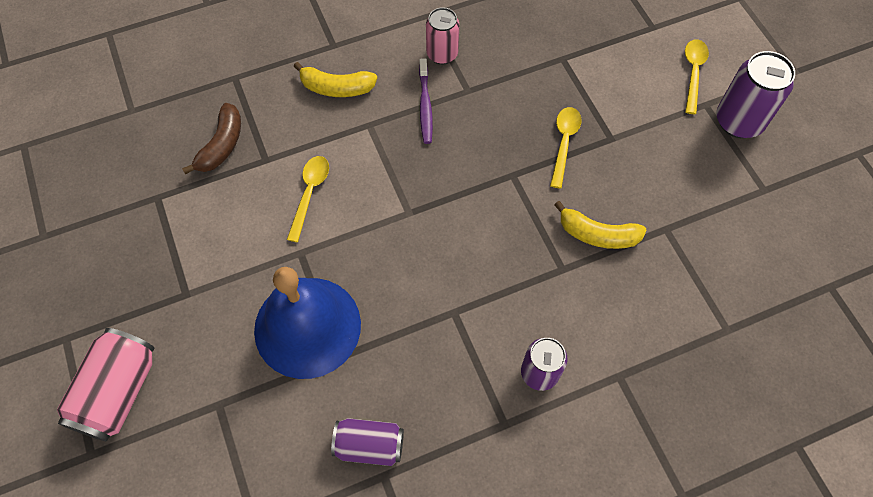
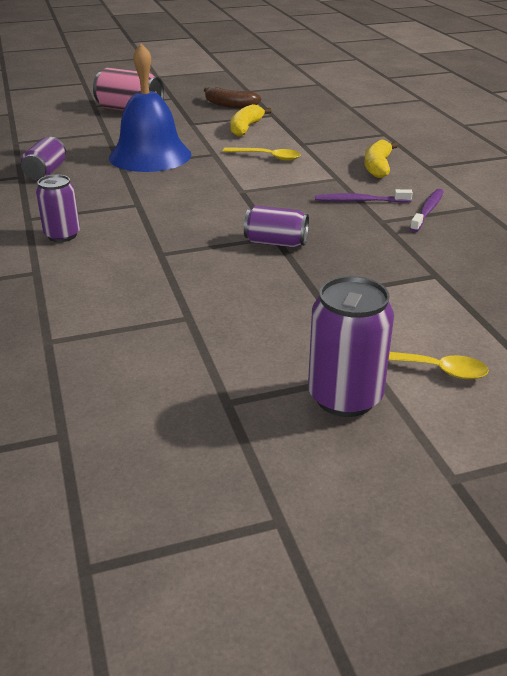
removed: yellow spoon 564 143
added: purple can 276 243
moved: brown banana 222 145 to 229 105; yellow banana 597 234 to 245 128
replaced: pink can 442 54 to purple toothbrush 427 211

WHAT TO DO> Find the word "purple" in the data and copy out each line where it turns up.

REPLY TO THE TASK>
added: purple can 276 243
replaced: pink can 442 54 to purple toothbrush 427 211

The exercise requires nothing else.